*** Data excerpts Section Begins ***
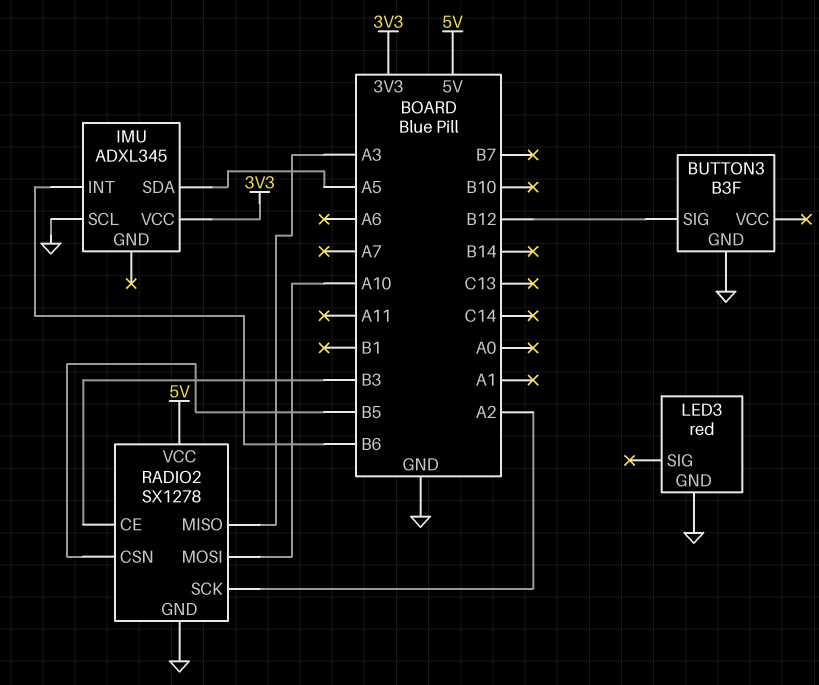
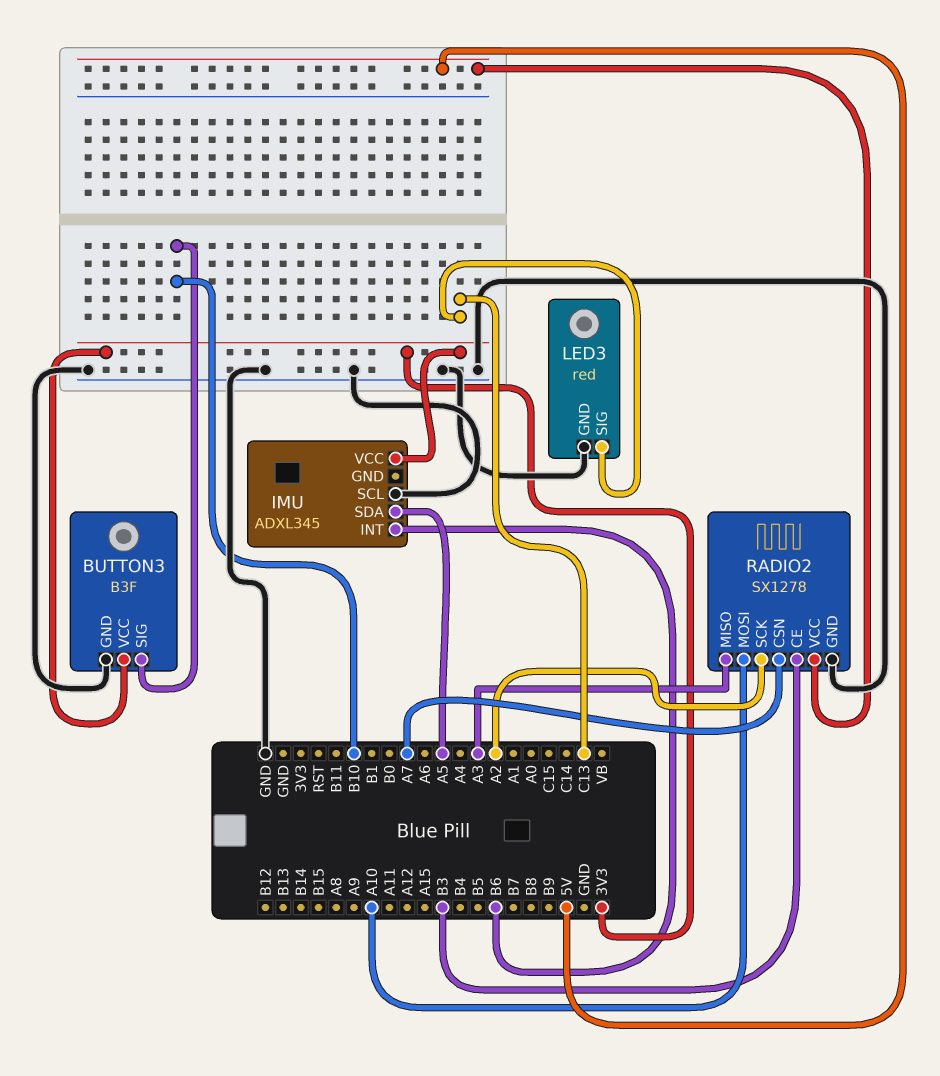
BUTTON3 pin SIG: B12 -> B10
BUTTON3 pin VCC: none -> 3V3
LED3 pin SIG: none -> C13
RADIO2 pin CSN: B5 -> A7

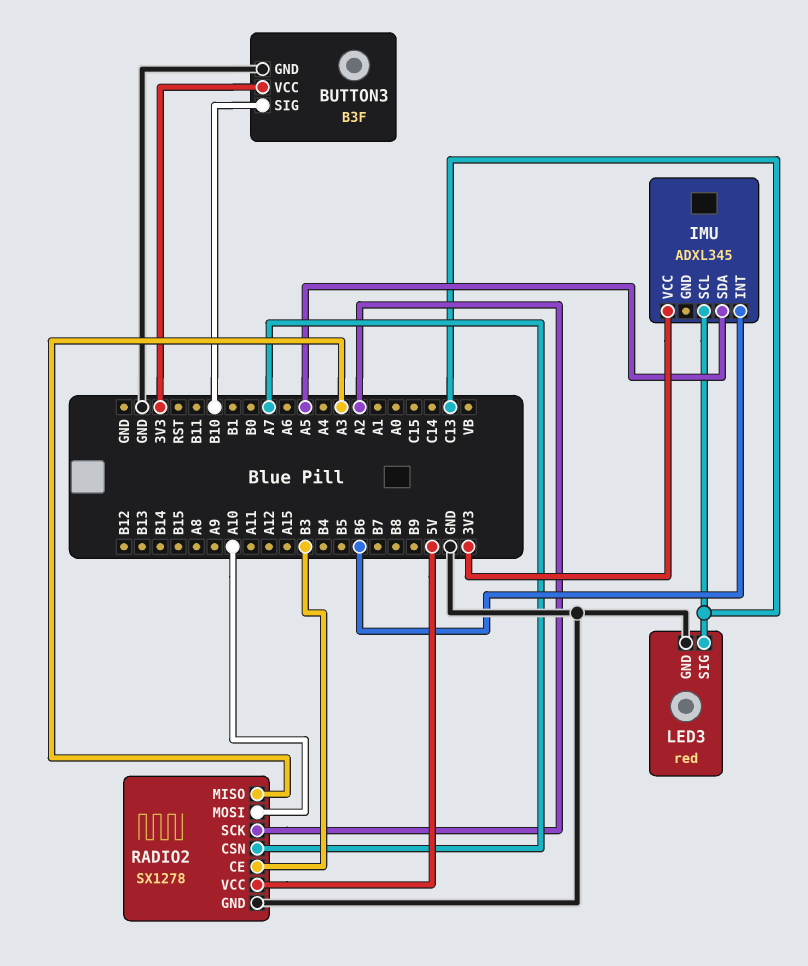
IMU pin SCL: GND -> C13

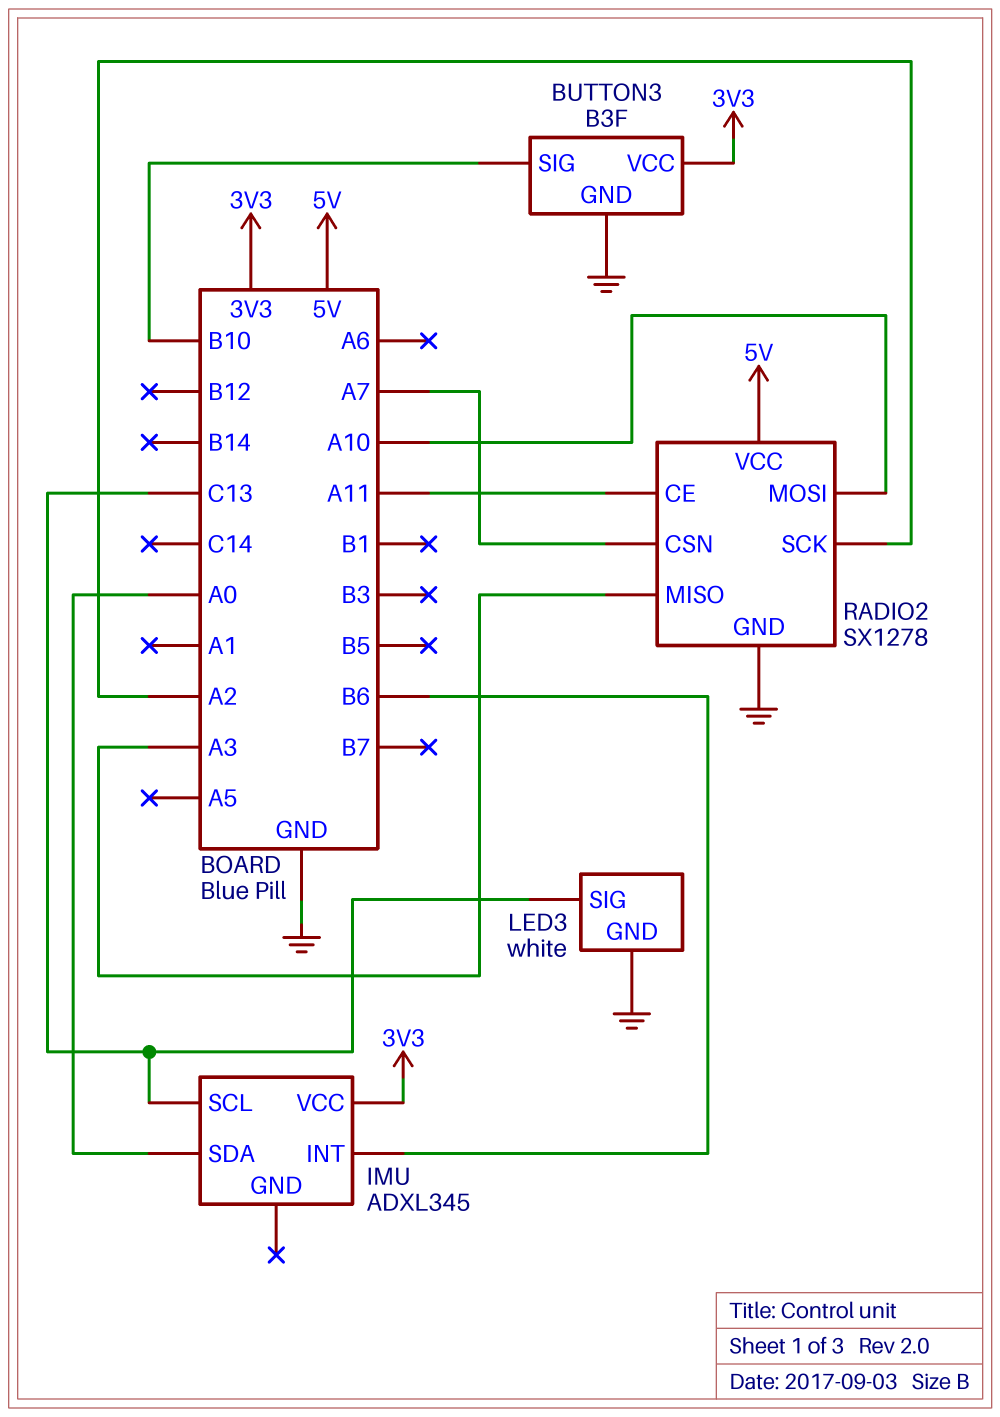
IMU pin SDA: A5 -> A0
LED3: red -> white
RADIO2 pin CE: B3 -> A11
*** Data excerpts Section Ends ***
> _Brief_
Your copy of the entries must be exact and must contain no pictures.

> _Result for this task_
BUTTON3 pin SIG: B12 -> B10
BUTTON3 pin VCC: none -> 3V3
LED3 pin SIG: none -> C13
RADIO2 pin CSN: B5 -> A7

IMU pin SCL: GND -> C13

IMU pin SDA: A5 -> A0
LED3: red -> white
RADIO2 pin CE: B3 -> A11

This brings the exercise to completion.